Supplied information:
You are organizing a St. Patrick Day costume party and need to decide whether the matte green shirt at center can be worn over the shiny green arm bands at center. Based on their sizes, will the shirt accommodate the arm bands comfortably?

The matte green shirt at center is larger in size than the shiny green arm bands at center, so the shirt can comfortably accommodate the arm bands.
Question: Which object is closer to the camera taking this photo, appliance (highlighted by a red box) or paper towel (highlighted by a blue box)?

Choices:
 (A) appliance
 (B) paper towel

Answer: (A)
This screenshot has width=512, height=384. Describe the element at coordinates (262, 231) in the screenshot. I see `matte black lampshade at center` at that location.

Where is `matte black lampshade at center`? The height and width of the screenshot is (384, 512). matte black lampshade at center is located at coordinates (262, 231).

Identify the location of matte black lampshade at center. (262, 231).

Problem to work on: Please reproduce all of the rows above word for word, keeping each line in its original order.

Task answer:
You are organizing a St. Patrick Day costume party and need to decide whether the matte green shirt at center can be worn over the shiny green arm bands at center. Based on their sizes, will the shirt accommodate the arm bands comfortably?

The matte green shirt at center is larger in size than the shiny green arm bands at center, so the shirt can comfortably accommodate the arm bands.
Question: Which object is closer to the camera taking this photo, appliance (highlighted by a red box) or paper towel (highlighted by a blue box)?

Choices:
 (A) appliance
 (B) paper towel

Answer: (A)
This screenshot has width=512, height=384. Describe the element at coordinates (262, 231) in the screenshot. I see `matte black lampshade at center` at that location.

Where is `matte black lampshade at center`? The height and width of the screenshot is (384, 512). matte black lampshade at center is located at coordinates (262, 231).

Identify the location of matte black lampshade at center. (262, 231).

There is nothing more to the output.